WORK ITEM: Output every record word for word.

RECORD EXCERPTS:

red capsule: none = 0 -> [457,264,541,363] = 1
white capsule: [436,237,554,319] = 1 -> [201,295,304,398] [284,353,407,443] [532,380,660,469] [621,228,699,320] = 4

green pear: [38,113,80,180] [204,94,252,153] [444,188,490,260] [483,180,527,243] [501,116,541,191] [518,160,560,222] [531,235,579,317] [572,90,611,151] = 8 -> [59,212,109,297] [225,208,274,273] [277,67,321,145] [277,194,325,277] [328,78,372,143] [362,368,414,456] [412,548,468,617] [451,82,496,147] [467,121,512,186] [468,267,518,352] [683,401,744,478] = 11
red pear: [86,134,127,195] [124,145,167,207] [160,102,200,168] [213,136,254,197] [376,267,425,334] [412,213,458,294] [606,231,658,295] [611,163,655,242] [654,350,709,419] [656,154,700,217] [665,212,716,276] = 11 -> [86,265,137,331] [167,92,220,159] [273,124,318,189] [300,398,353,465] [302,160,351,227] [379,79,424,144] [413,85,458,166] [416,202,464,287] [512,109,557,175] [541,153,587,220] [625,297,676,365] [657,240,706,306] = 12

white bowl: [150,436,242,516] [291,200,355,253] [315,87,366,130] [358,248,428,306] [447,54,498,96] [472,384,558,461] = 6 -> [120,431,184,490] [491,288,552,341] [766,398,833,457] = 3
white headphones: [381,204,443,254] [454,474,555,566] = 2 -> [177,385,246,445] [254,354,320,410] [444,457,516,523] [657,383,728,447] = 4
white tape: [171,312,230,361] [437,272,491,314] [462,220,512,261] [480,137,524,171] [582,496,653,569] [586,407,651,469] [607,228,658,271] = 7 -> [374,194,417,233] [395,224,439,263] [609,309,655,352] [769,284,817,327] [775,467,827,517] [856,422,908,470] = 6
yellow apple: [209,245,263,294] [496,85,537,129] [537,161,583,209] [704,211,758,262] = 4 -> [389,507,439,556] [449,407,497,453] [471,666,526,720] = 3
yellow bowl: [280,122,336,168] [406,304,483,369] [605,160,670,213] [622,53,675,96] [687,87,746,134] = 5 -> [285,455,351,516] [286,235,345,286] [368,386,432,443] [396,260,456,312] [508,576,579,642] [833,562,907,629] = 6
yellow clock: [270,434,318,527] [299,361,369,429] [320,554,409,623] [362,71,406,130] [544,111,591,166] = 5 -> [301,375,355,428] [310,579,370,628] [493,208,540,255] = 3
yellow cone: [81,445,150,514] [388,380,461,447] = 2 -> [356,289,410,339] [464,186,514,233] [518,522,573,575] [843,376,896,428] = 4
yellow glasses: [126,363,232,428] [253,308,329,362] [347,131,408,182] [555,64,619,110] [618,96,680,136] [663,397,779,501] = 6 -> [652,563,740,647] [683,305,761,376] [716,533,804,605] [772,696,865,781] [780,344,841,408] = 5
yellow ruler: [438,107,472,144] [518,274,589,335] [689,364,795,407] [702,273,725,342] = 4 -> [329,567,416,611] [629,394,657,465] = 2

EXERCISE OUTPUT:
red capsule: none = 0 -> [457,264,541,363] = 1
white capsule: [436,237,554,319] = 1 -> [201,295,304,398] [284,353,407,443] [532,380,660,469] [621,228,699,320] = 4

green pear: [38,113,80,180] [204,94,252,153] [444,188,490,260] [483,180,527,243] [501,116,541,191] [518,160,560,222] [531,235,579,317] [572,90,611,151] = 8 -> [59,212,109,297] [225,208,274,273] [277,67,321,145] [277,194,325,277] [328,78,372,143] [362,368,414,456] [412,548,468,617] [451,82,496,147] [467,121,512,186] [468,267,518,352] [683,401,744,478] = 11
red pear: [86,134,127,195] [124,145,167,207] [160,102,200,168] [213,136,254,197] [376,267,425,334] [412,213,458,294] [606,231,658,295] [611,163,655,242] [654,350,709,419] [656,154,700,217] [665,212,716,276] = 11 -> [86,265,137,331] [167,92,220,159] [273,124,318,189] [300,398,353,465] [302,160,351,227] [379,79,424,144] [413,85,458,166] [416,202,464,287] [512,109,557,175] [541,153,587,220] [625,297,676,365] [657,240,706,306] = 12

white bowl: [150,436,242,516] [291,200,355,253] [315,87,366,130] [358,248,428,306] [447,54,498,96] [472,384,558,461] = 6 -> [120,431,184,490] [491,288,552,341] [766,398,833,457] = 3
white headphones: [381,204,443,254] [454,474,555,566] = 2 -> [177,385,246,445] [254,354,320,410] [444,457,516,523] [657,383,728,447] = 4
white tape: [171,312,230,361] [437,272,491,314] [462,220,512,261] [480,137,524,171] [582,496,653,569] [586,407,651,469] [607,228,658,271] = 7 -> [374,194,417,233] [395,224,439,263] [609,309,655,352] [769,284,817,327] [775,467,827,517] [856,422,908,470] = 6
yellow apple: [209,245,263,294] [496,85,537,129] [537,161,583,209] [704,211,758,262] = 4 -> [389,507,439,556] [449,407,497,453] [471,666,526,720] = 3
yellow bowl: [280,122,336,168] [406,304,483,369] [605,160,670,213] [622,53,675,96] [687,87,746,134] = 5 -> [285,455,351,516] [286,235,345,286] [368,386,432,443] [396,260,456,312] [508,576,579,642] [833,562,907,629] = 6
yellow clock: [270,434,318,527] [299,361,369,429] [320,554,409,623] [362,71,406,130] [544,111,591,166] = 5 -> [301,375,355,428] [310,579,370,628] [493,208,540,255] = 3
yellow cone: [81,445,150,514] [388,380,461,447] = 2 -> [356,289,410,339] [464,186,514,233] [518,522,573,575] [843,376,896,428] = 4
yellow glasses: [126,363,232,428] [253,308,329,362] [347,131,408,182] [555,64,619,110] [618,96,680,136] [663,397,779,501] = 6 -> [652,563,740,647] [683,305,761,376] [716,533,804,605] [772,696,865,781] [780,344,841,408] = 5
yellow ruler: [438,107,472,144] [518,274,589,335] [689,364,795,407] [702,273,725,342] = 4 -> [329,567,416,611] [629,394,657,465] = 2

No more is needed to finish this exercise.